▶ **What is required**
Word for word, repeat the data that follows. Do not include the pictures.

[Given information — start]

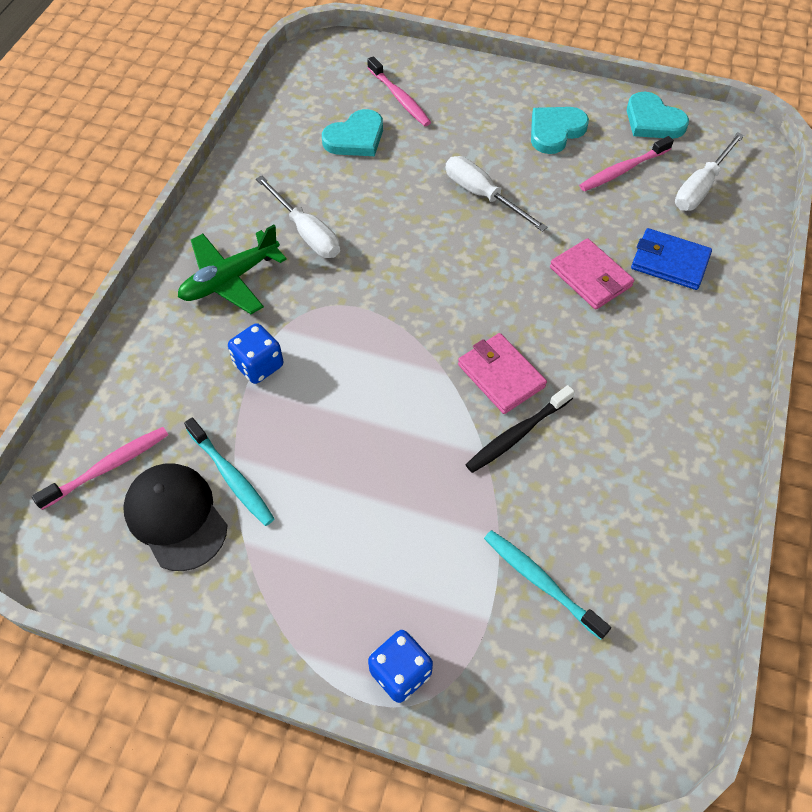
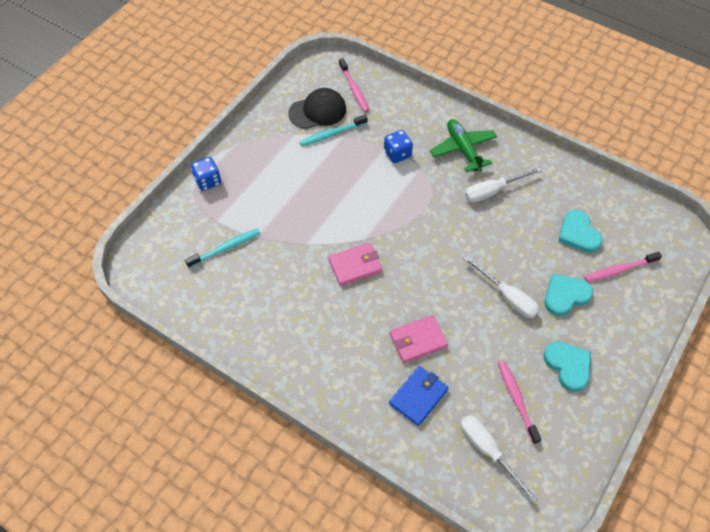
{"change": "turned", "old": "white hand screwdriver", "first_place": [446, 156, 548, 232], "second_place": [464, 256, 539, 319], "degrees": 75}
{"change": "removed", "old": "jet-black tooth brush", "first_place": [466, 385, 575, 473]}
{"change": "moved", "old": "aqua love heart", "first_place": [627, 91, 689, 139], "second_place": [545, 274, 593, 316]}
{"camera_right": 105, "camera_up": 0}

[Given information — finish]

▶ **Result**
{"change": "turned", "old": "white hand screwdriver", "first_place": [446, 156, 548, 232], "second_place": [464, 256, 539, 319], "degrees": 75}
{"change": "removed", "old": "jet-black tooth brush", "first_place": [466, 385, 575, 473]}
{"change": "moved", "old": "aqua love heart", "first_place": [627, 91, 689, 139], "second_place": [545, 274, 593, 316]}
{"camera_right": 105, "camera_up": 0}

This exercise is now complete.